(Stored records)
Start

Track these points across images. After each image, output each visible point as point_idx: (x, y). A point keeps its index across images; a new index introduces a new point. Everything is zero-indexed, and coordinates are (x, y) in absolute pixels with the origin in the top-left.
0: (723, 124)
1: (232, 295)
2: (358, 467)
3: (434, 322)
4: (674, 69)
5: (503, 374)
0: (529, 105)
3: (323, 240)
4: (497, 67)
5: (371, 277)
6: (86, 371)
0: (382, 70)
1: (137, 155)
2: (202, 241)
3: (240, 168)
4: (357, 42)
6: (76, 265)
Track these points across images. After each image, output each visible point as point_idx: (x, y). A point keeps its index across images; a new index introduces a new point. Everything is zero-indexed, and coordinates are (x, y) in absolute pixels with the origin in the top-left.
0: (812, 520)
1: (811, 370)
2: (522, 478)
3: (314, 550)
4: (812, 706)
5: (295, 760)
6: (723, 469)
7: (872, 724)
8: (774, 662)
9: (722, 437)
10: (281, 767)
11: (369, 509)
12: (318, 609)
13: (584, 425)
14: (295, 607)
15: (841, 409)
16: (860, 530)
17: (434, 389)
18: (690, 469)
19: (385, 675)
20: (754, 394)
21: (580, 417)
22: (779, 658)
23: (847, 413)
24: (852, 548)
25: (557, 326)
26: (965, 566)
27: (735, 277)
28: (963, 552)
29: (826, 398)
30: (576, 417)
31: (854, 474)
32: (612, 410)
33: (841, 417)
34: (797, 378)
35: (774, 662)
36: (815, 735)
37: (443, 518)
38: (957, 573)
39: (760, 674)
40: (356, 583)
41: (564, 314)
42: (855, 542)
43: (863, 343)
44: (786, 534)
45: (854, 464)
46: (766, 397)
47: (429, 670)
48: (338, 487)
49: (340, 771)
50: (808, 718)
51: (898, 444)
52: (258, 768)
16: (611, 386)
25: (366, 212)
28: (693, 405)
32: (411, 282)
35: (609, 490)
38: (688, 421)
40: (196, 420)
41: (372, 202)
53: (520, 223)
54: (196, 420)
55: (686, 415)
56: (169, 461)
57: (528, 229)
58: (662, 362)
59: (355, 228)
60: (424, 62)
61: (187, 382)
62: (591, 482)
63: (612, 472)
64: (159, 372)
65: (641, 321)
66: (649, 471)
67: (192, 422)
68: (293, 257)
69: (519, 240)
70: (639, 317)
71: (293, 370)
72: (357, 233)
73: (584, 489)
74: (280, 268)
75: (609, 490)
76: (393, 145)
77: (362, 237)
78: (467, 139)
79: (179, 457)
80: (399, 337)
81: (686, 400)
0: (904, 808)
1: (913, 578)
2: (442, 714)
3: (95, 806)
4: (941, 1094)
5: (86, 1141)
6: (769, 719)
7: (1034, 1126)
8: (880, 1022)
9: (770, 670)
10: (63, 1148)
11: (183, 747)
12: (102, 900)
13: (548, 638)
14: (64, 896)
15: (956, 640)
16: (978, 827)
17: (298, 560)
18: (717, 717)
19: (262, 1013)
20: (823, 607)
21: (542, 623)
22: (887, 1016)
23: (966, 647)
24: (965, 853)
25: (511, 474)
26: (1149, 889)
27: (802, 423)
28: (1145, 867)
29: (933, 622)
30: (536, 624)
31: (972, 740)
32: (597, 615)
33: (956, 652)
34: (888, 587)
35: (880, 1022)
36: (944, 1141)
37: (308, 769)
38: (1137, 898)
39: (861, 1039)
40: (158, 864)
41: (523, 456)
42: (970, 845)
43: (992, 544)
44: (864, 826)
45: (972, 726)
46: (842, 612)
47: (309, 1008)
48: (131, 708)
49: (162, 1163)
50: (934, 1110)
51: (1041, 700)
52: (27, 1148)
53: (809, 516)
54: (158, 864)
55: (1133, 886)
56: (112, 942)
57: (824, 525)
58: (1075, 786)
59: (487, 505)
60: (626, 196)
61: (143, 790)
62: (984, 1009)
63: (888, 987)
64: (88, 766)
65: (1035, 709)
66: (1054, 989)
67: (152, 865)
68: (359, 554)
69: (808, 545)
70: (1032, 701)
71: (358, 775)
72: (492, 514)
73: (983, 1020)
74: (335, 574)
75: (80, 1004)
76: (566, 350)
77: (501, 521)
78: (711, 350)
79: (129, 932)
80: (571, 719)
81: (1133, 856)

End

Given instruction: Rewrite the lines from the first one through the line containing "0: (529, 105)", changing "top-left" to "upper-left" and leaving everything else the same.

Written response:
Track these points across images. After each image, output each visible point as point_idx: (x, y). A point keeps its index across images; a new index introduces a new point. Everything is zero-indexed, and coordinates are (x, y) in absolute pixels with the origin in the upper-left.
0: (723, 124)
1: (232, 295)
2: (358, 467)
3: (434, 322)
4: (674, 69)
5: (503, 374)
0: (529, 105)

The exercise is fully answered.